SET EXERCISE:
Copy every line of the material below that contains the word "center", matching case exactly.

SUPPLIED DATA:
####################
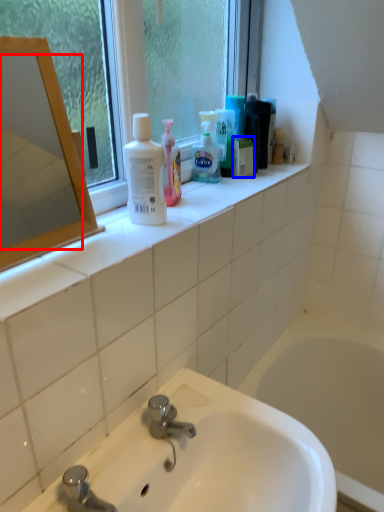
Question: Which point is closer to the camera, mirror (highlighted by a red box) or mouthwash (highlighted by a blue box)?

Choices:
 (A) mirror
 (B) mouthwash

Answer: (A)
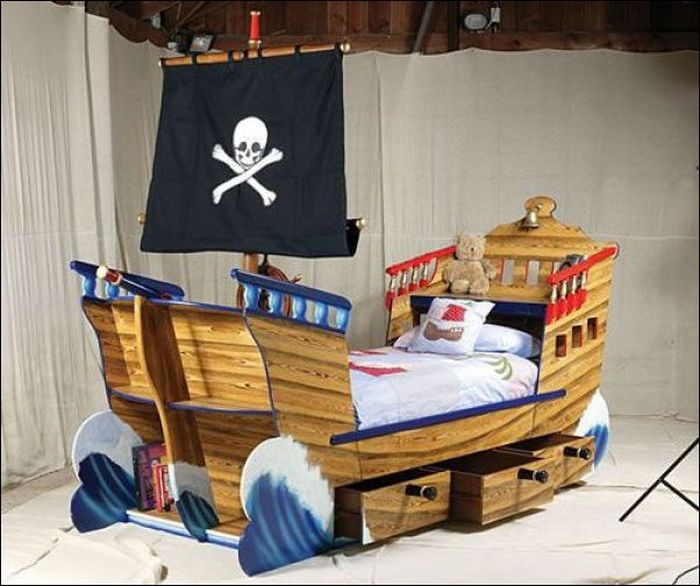
What are the coordinates of `teddy bear` in the screenshot? It's located at (475, 265).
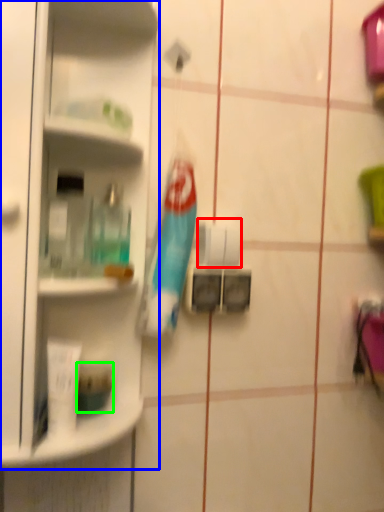
Question: Based on their relative distances, which object is nearer to toilet paper (highlighted by a red box)? Choose from shelf (highlighted by a blue box) and toiletry (highlighted by a green box).

Choices:
 (A) shelf
 (B) toiletry

Answer: (A)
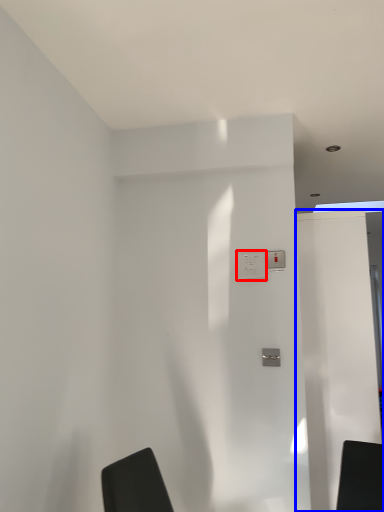
Question: Which point is closer to the camera, electric outlet (highlighted by a red box) or screen door (highlighted by a blue box)?

Choices:
 (A) electric outlet
 (B) screen door

Answer: (A)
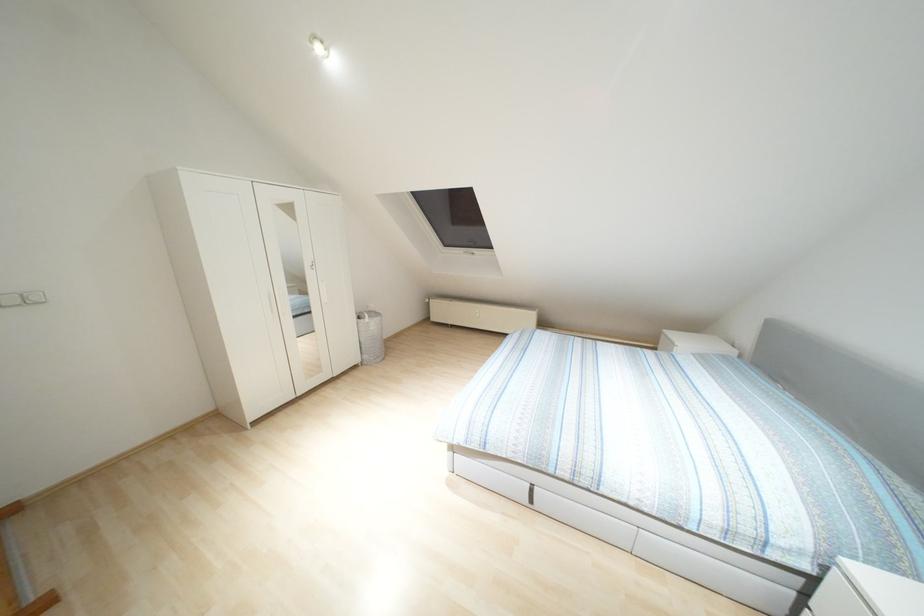
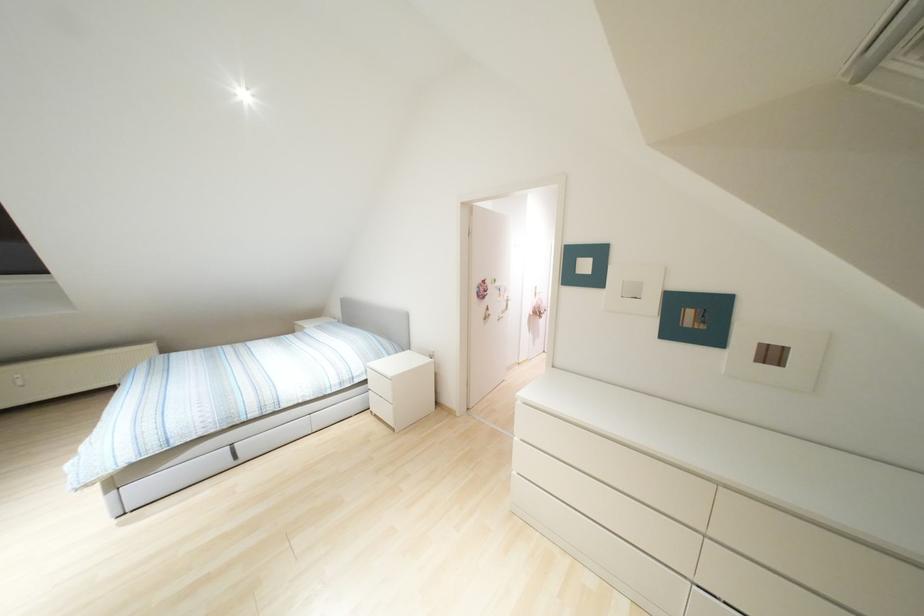
Locate, in the second image, the point that corresponds to point (531, 500) in the first image.

(235, 456)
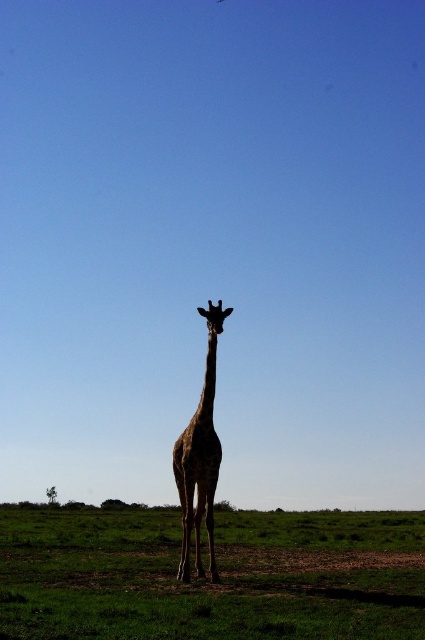
Is point (351, 614) in front of point (197, 502)?

Yes, it is.

Who is lower down, green grass at center or spotted fur giraffe at center?

green grass at center is lower down.

Which is in front, point (67, 531) or point (207, 397)?

Point (207, 397)

What are the coordinates of `green grass at center` in the screenshot? It's located at (207, 580).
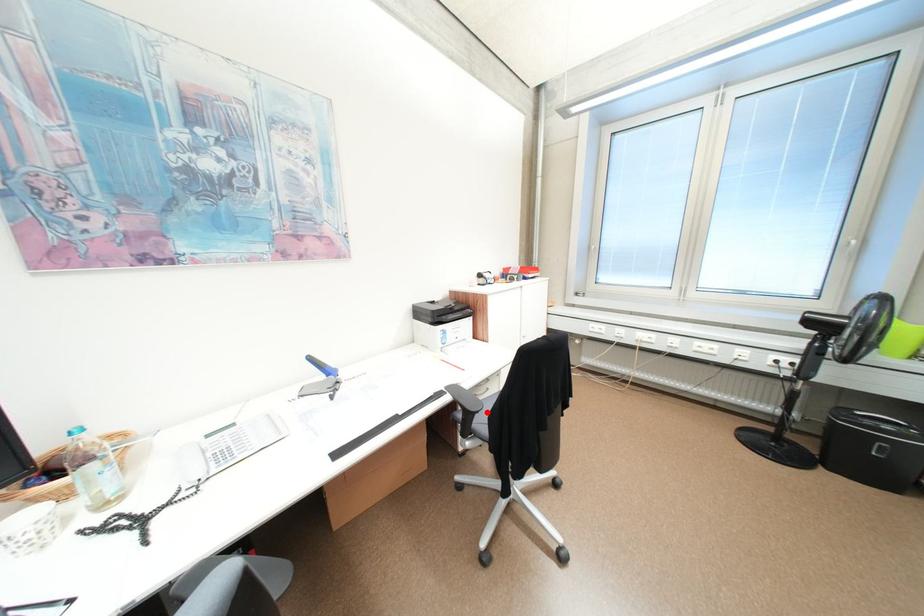
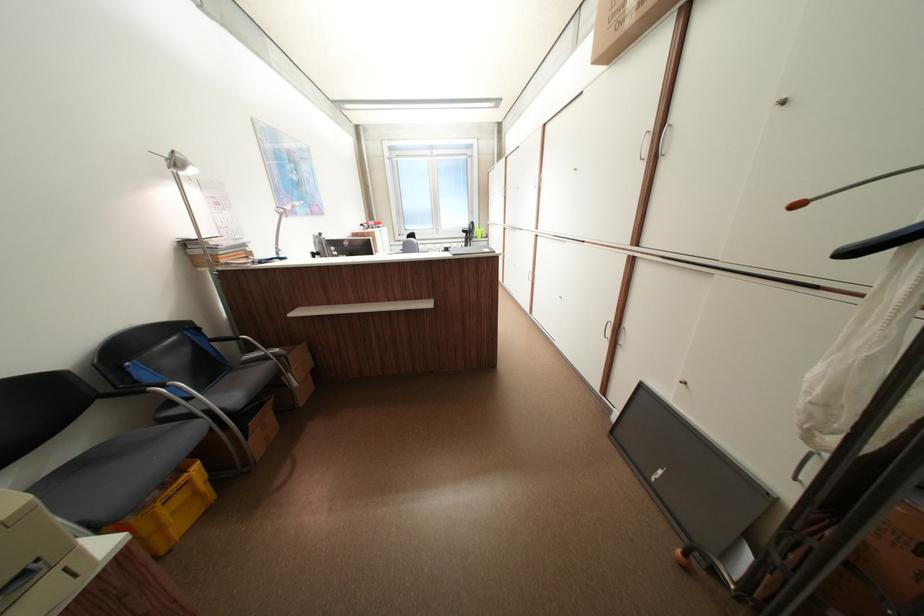
Locate, in the second image, the point that corresponds to the highlighted location in the first image.

(409, 254)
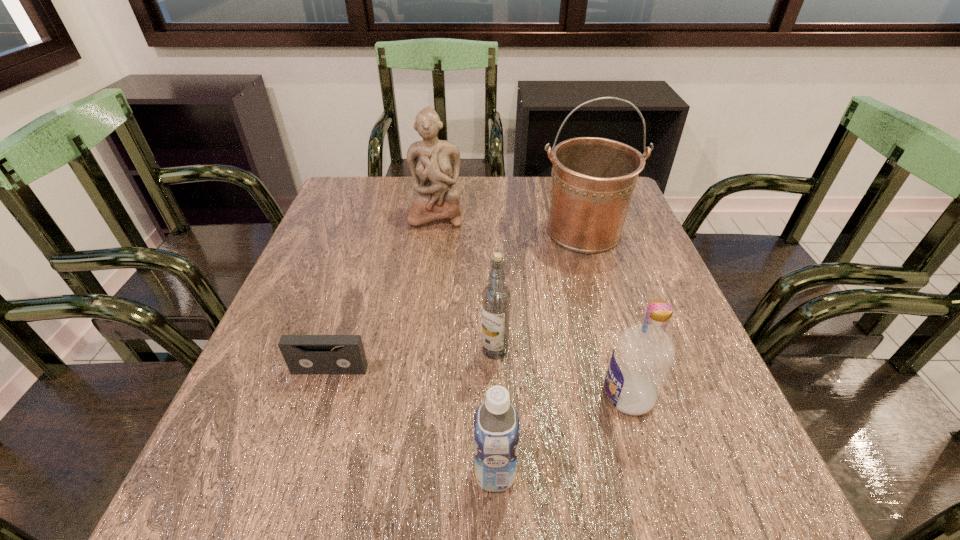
####################
OUTPUT OF THE TASK:
Who is lower down, green grass at center or spotted fur giraffe at center?
green grass at center is lower down.
What are the coordinates of `green grass at center` in the screenshot? It's located at (207, 580).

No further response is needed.